BEGIN DATA LISTING
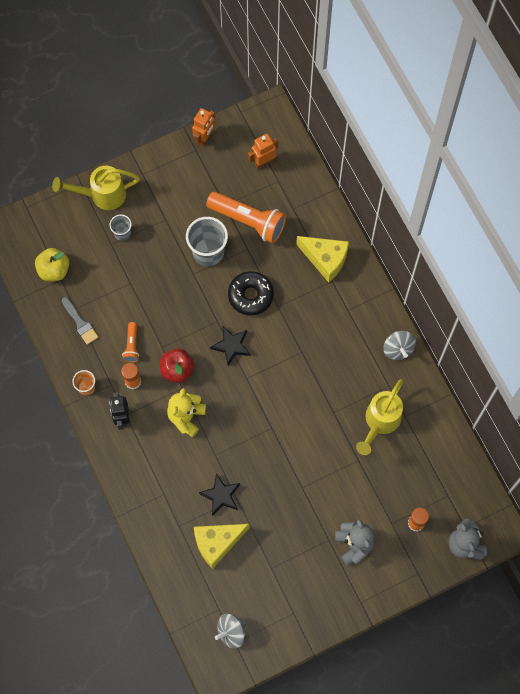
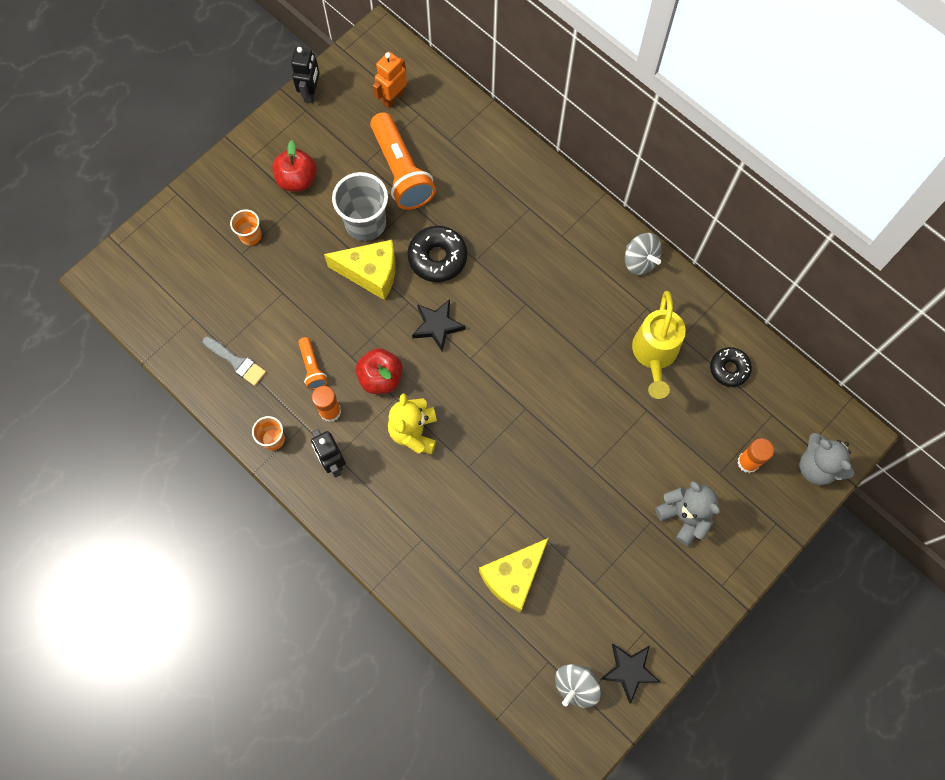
camera: 20 degrees left, 0 degrees up
(54, 270) = (180, 308): yellow apple -> none
(102, 195) = (208, 199): yellow watering can -> none
(122, 233) = (250, 235): grey cup -> orange cup
(170, 202) = (297, 180): none -> red apple
(204, 138) = (311, 93): orange robot -> black robot
(221, 496) = (495, 515): black star -> black star (629, 671)
(248, 221) = (401, 171): orange flashlight -> orange flashlight turned 60 degrees clockwise
(325, 259) = (511, 186): yellow cheese -> yellow cheese (371, 273)
(430, 451) = (729, 369): none -> black donut

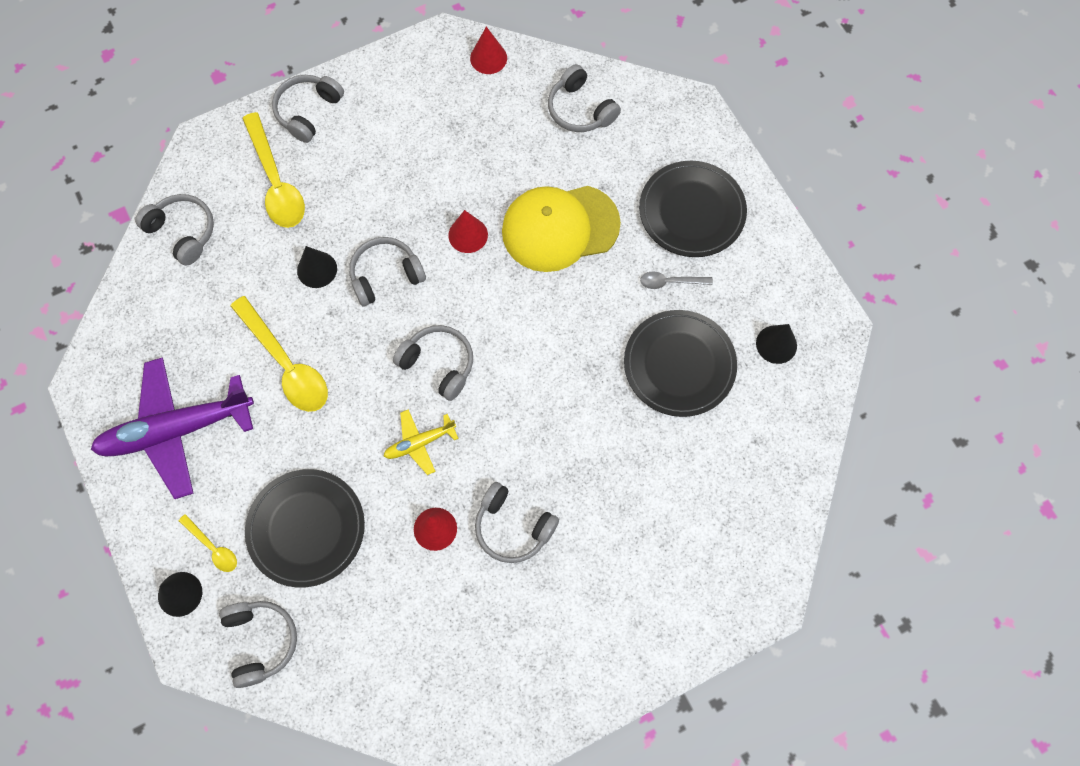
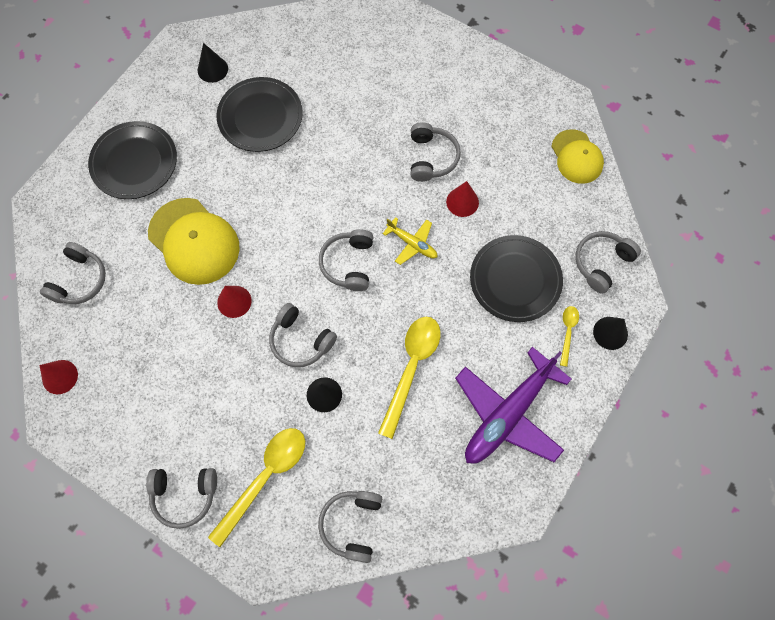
camera: 120 degrees left, 0 degrees up
(176, 430) = (508, 414): purple plane -> purple plane turned 90 degrees clockwise
(408, 707) = (577, 157): none -> yellow cap
(670, 282) = (200, 150): grey spoon -> none

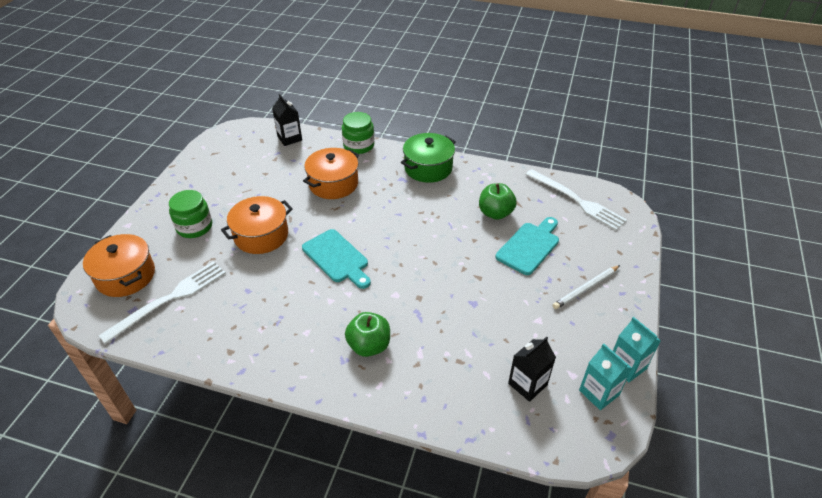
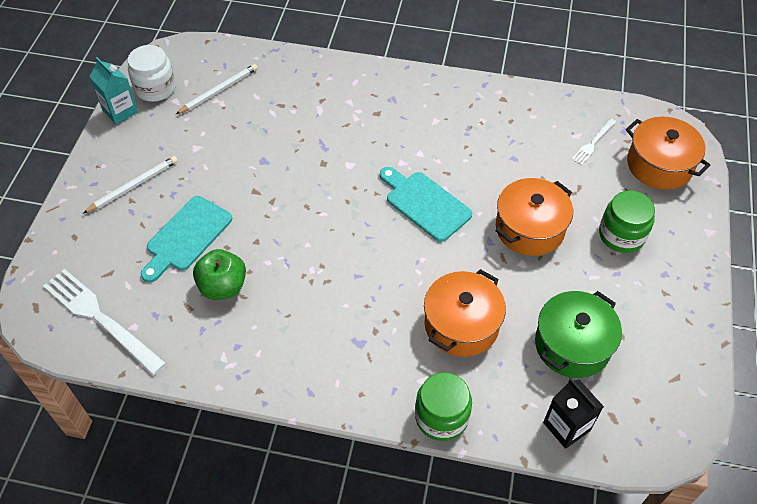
camera: 175 degrees right, 10 degrees up
(169, 299) = (593, 143): white fork -> white fork, size x0.50
(369, 346) = (370, 112): green apple -> none
(428, 168) = (320, 370): green pot -> green pot (572, 345)
(527, 384) = (219, 90): black carton -> white pencil
(599, 393) = (155, 88): turquoise carton -> white jar

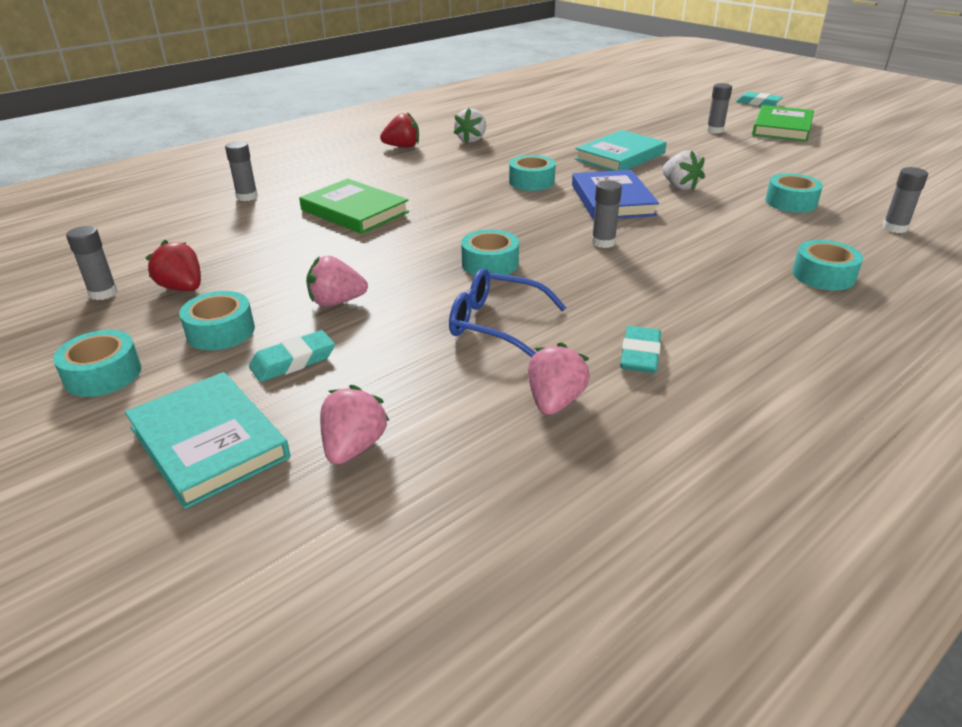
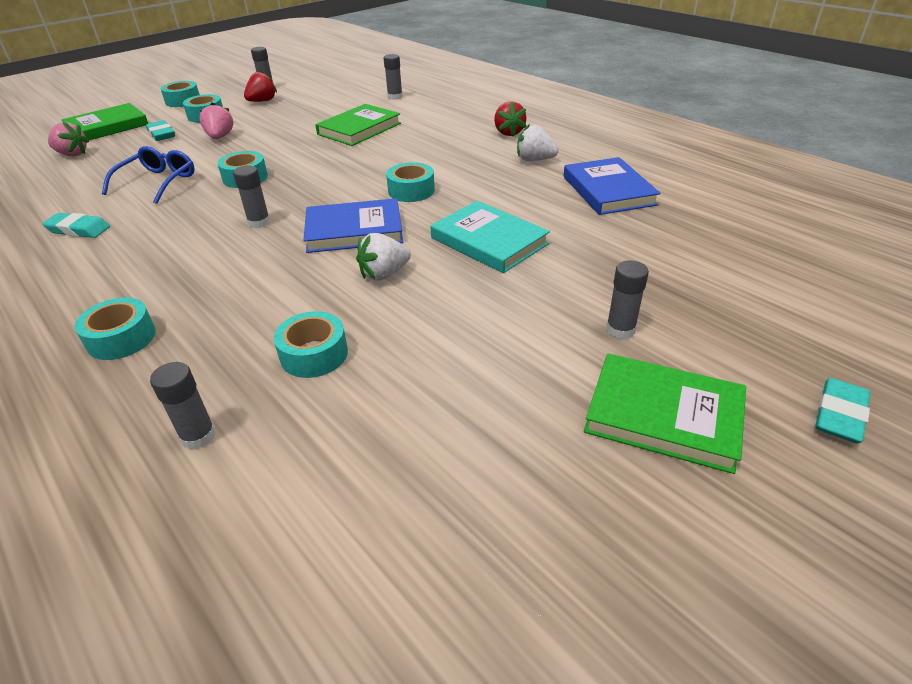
camera: 90 degrees right, 5 degrees up
(209, 442) = (107, 127): turquoise book -> green book
(534, 122) = (608, 190): none -> blue book
(555, 401) = (57, 201): pink strawberry -> none

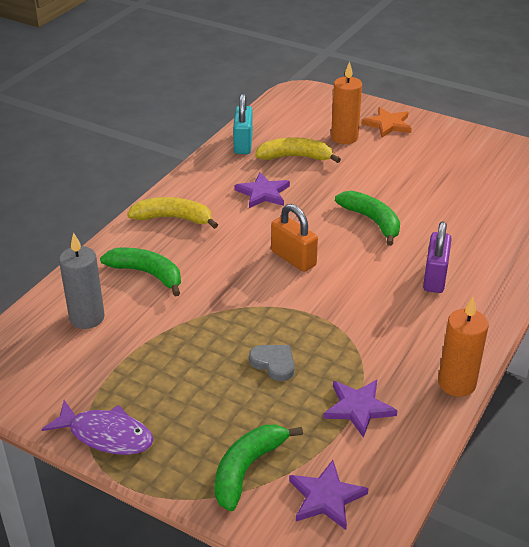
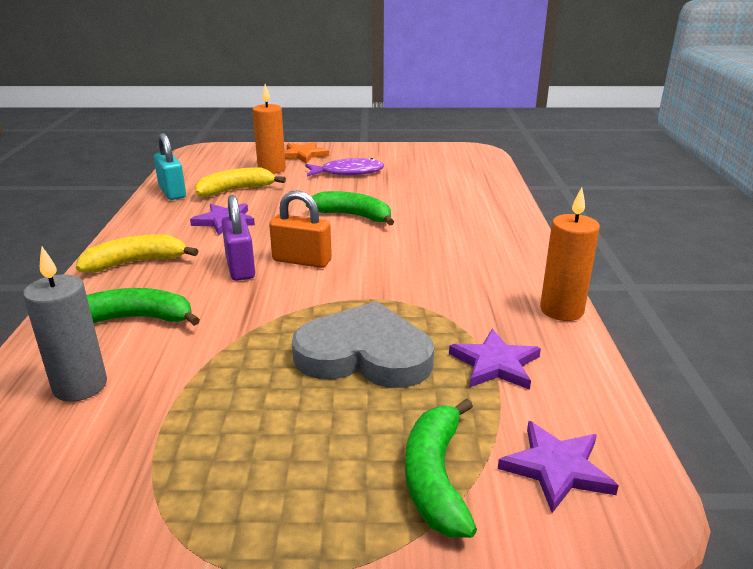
camera: 30 degrees left, 10 degrees down
(106, 435) = (204, 518): purple fish -> purple fish (348, 172)
(274, 363) = (364, 354): grey heart -> grey heart, size x2.12
(435, 277) = (452, 239): purple padlock -> purple padlock (240, 267)

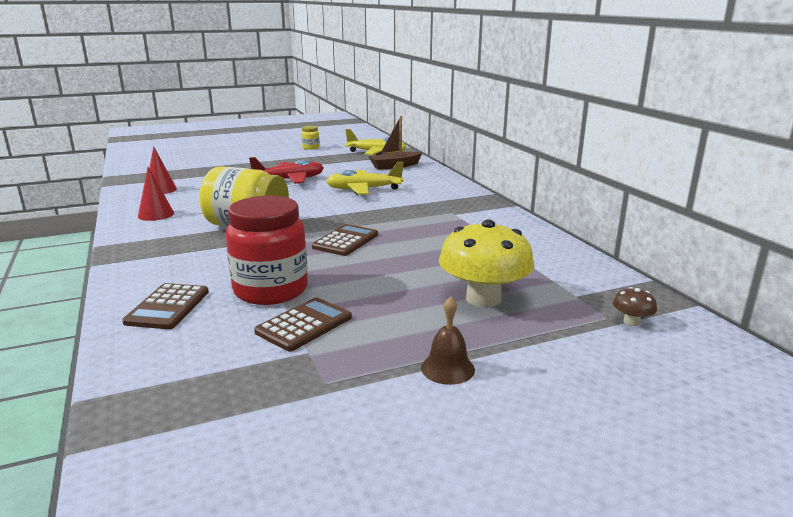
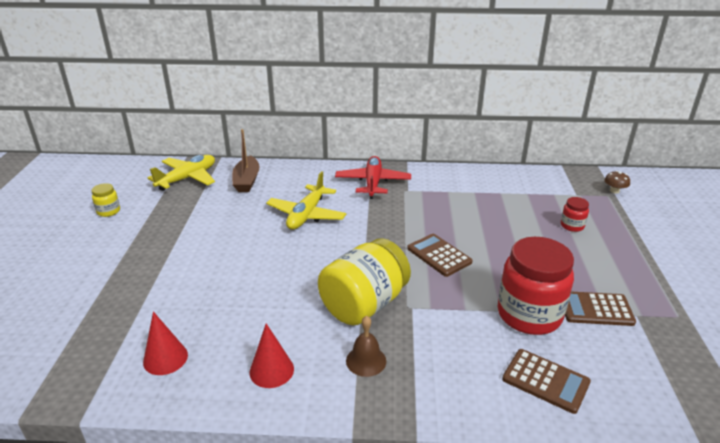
camera: 65 degrees left, 10 degrees up
(289, 180) = (229, 251): red plane -> red plane (373, 183)
(304, 325) = (596, 309): brown calculator -> brown calculator turned 60 degrees counterclockwise
(447, 368) = (663, 265): brown bell -> brown bell (366, 361)
(483, 298) = (572, 226): yellow mushroom -> red jar

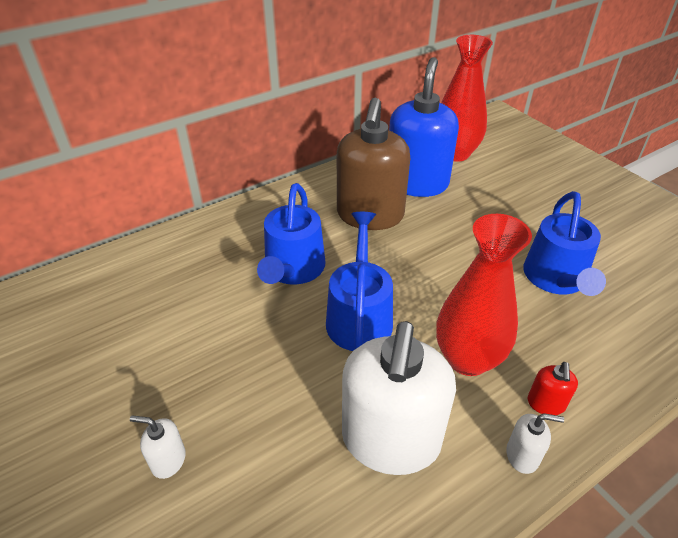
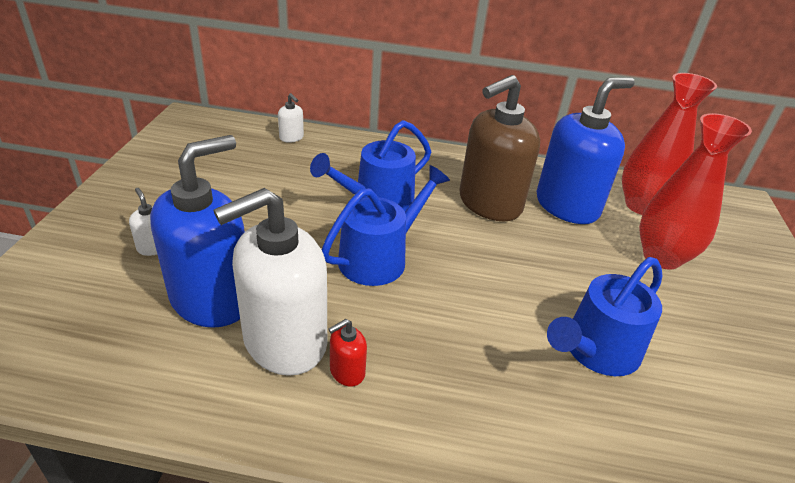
camera: 40 degrees right, 5 degrees down
(289, 458) = (212, 299): none -> blue soap dispenser
(468, 359) = (419, 342): red vase -> red vase (661, 257)
(522, 455) = (360, 432): white soap dispenser -> white soap dispenser (291, 138)
(546, 403) = (436, 420): red soap dispenser -> red soap dispenser (347, 372)

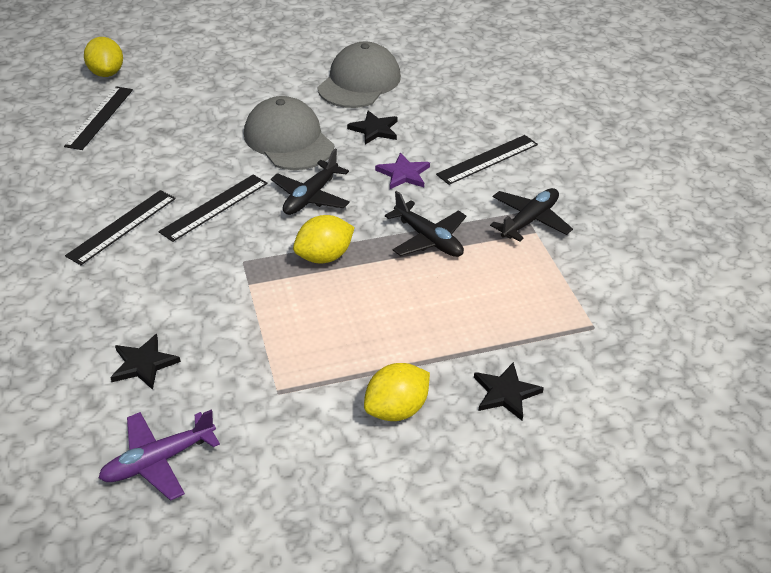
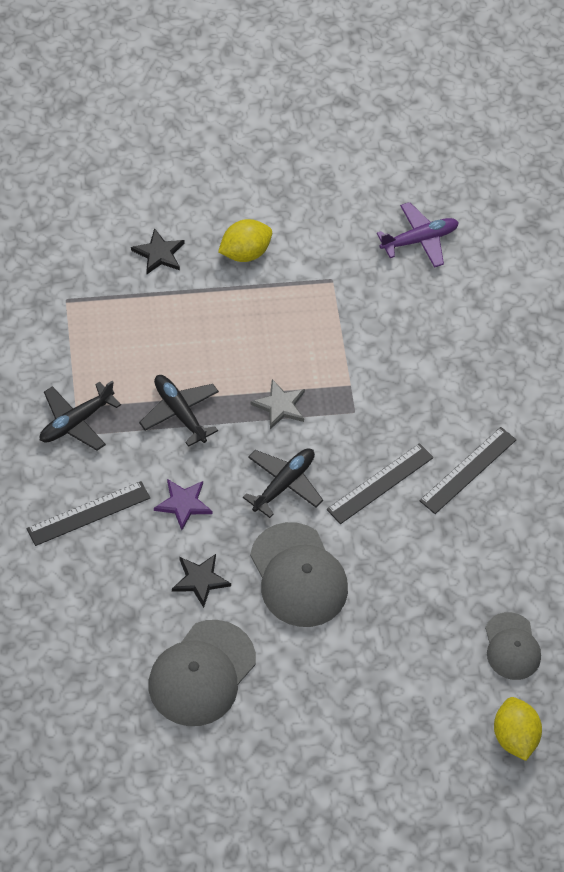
camera: 175 degrees left, 15 degrees up
(99, 117) = (512, 647): black ruler -> grey cap
(143, 364) = (436, 318): black star -> none
(324, 257) = (280, 405): yellow lemon -> grey star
END DATA LISTING
**REQUIRED ACTION**
Wherever the string "book" turns up in the material, copy the whole line.

**YOUR RESPONSE**
(209, 442) = (107, 127): turquoise book -> green book
(534, 122) = (608, 190): none -> blue book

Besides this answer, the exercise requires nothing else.